_Instructions for the task:_ An image-free, word-for-word version of the records below is to be returned.

_Data provided:_
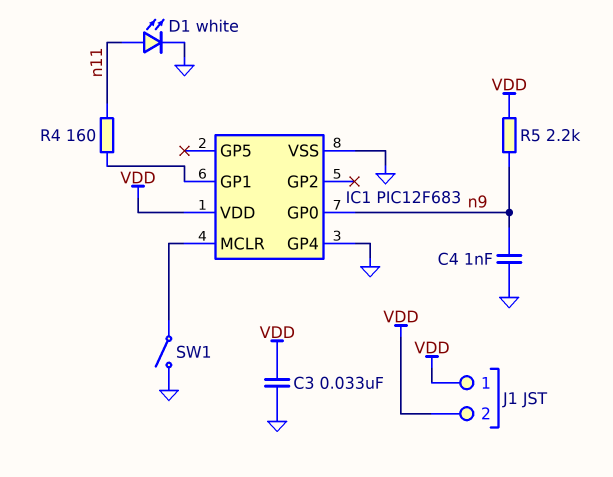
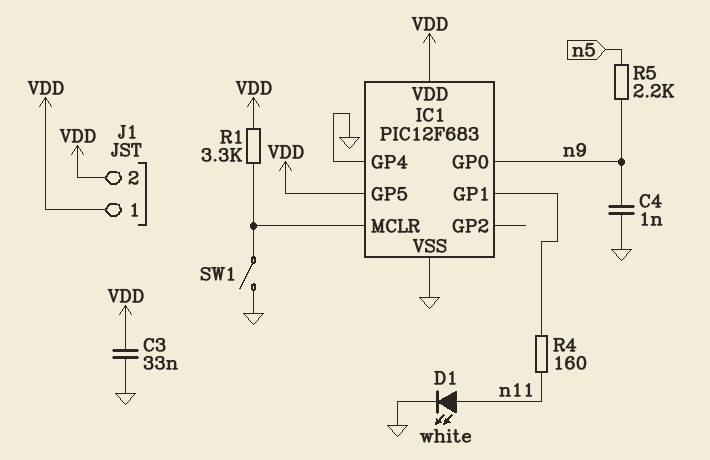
IC1 pin GP5: none -> VDD
R1: none -> 3.3k (IC1/MCLR, VDD)
R5: 2.2k (VDD, n9) -> 2.2k (n5, n9)

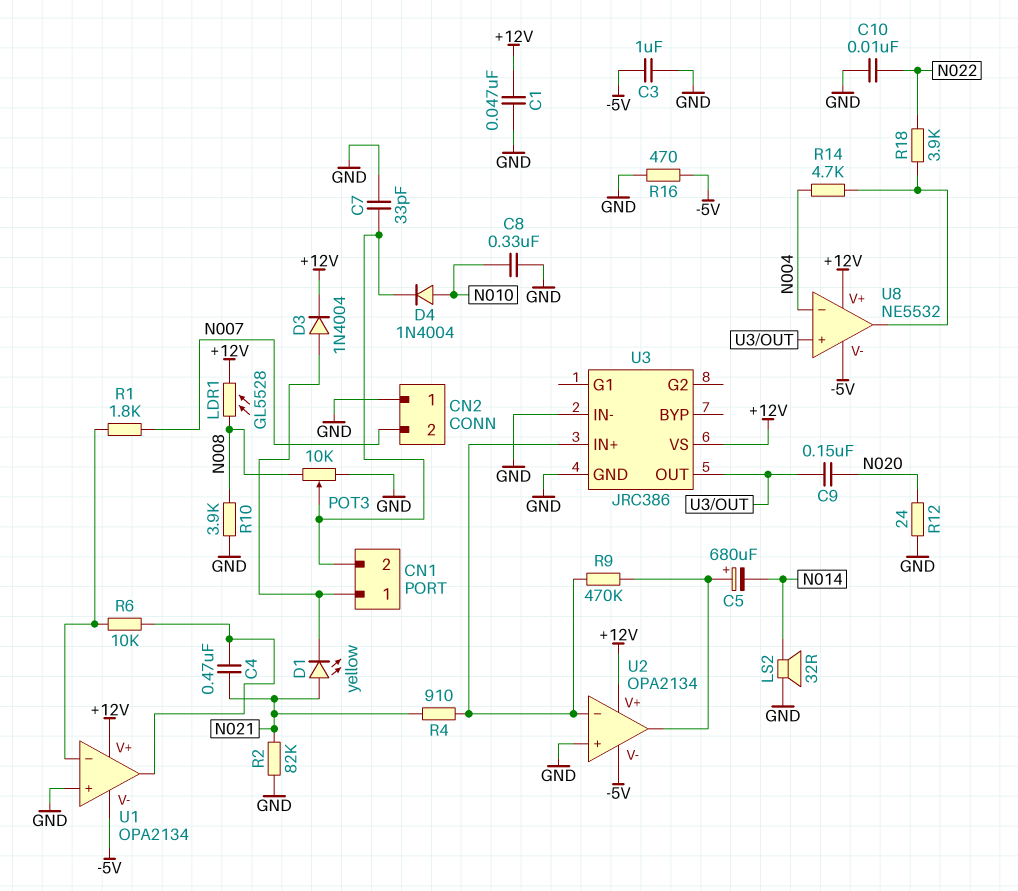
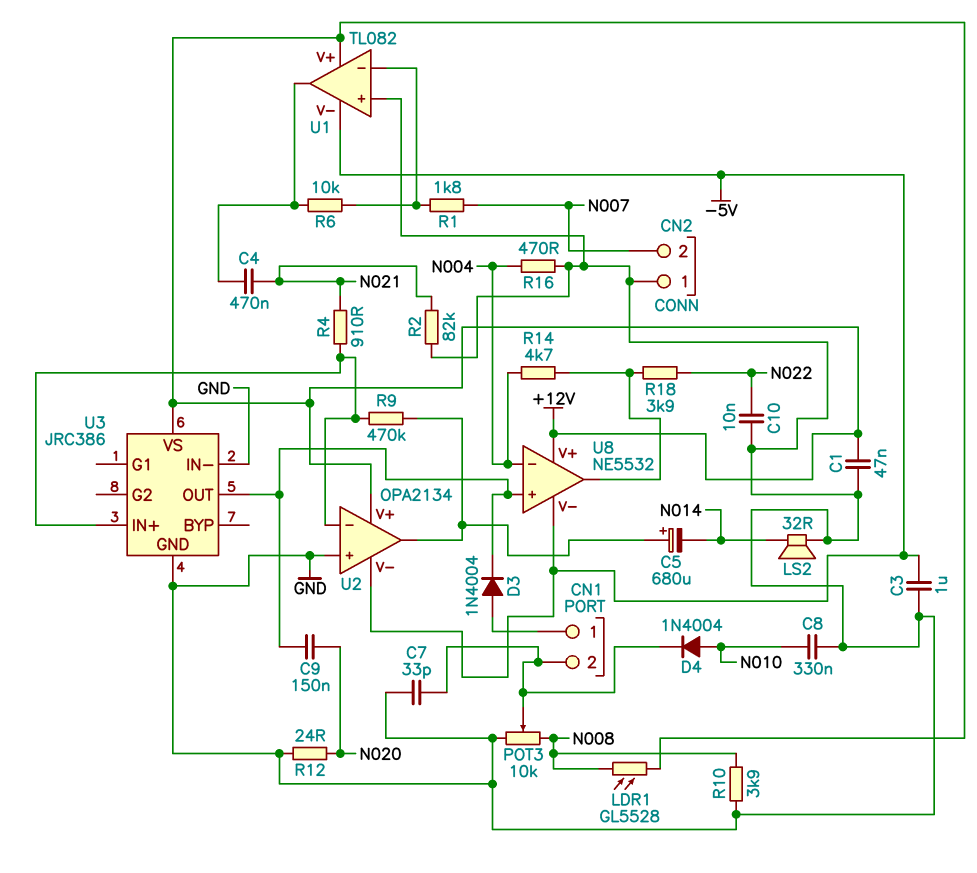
D1: LED yellow (A N021, K CN1/1) -> none
D3: diode 1N4004 (A CN1/1, K +12V) -> diode 1N4004 (A CN1/1, K U3/OUT)
R16: 470 (-5V, GND) -> 470 (GND, N004)
U1: OPA2134 -> TL082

_Written response:_
IC1 pin GP5: none -> VDD
R1: none -> 3.3k (IC1/MCLR, VDD)
R5: 2.2k (VDD, n9) -> 2.2k (n5, n9)

D1: LED yellow (A N021, K CN1/1) -> none
D3: diode 1N4004 (A CN1/1, K +12V) -> diode 1N4004 (A CN1/1, K U3/OUT)
R16: 470 (-5V, GND) -> 470 (GND, N004)
U1: OPA2134 -> TL082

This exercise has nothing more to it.